> **WORK REQUEST**
What lines in the data hold the string "degrees"? Show them.

> **SUPPLIED DATA**

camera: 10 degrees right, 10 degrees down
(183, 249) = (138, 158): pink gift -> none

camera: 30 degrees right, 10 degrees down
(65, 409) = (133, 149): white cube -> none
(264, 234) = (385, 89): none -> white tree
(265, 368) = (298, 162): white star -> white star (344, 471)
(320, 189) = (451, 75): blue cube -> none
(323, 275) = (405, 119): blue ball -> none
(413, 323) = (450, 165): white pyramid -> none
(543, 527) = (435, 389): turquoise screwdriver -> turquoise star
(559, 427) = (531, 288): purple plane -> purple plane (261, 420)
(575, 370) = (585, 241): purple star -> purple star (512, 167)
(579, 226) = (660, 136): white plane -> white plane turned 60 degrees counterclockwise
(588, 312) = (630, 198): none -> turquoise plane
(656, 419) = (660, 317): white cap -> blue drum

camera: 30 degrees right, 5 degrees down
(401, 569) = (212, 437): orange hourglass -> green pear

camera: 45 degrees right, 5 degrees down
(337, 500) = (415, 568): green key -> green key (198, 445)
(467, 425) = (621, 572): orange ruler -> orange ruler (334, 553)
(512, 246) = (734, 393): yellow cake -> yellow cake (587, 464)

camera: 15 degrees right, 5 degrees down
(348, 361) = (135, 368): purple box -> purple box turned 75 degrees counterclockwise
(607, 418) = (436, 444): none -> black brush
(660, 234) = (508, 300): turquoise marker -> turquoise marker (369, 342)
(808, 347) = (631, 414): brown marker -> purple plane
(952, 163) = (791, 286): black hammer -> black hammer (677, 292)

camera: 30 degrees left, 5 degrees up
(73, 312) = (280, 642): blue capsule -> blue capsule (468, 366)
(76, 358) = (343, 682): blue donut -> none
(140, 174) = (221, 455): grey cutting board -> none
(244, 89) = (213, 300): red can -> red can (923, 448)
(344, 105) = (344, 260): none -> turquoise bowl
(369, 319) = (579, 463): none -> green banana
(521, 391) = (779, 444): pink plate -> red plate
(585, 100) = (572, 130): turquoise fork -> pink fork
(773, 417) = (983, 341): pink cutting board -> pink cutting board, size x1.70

> **YOUR RESPONSE**
camera: 10 degrees right, 10 degrees down
camera: 30 degrees right, 10 degrees down
(579, 226) = (660, 136): white plane -> white plane turned 60 degrees counterclockwise
camera: 30 degrees right, 5 degrees down
camera: 45 degrees right, 5 degrees down
camera: 15 degrees right, 5 degrees down
(348, 361) = (135, 368): purple box -> purple box turned 75 degrees counterclockwise
camera: 30 degrees left, 5 degrees up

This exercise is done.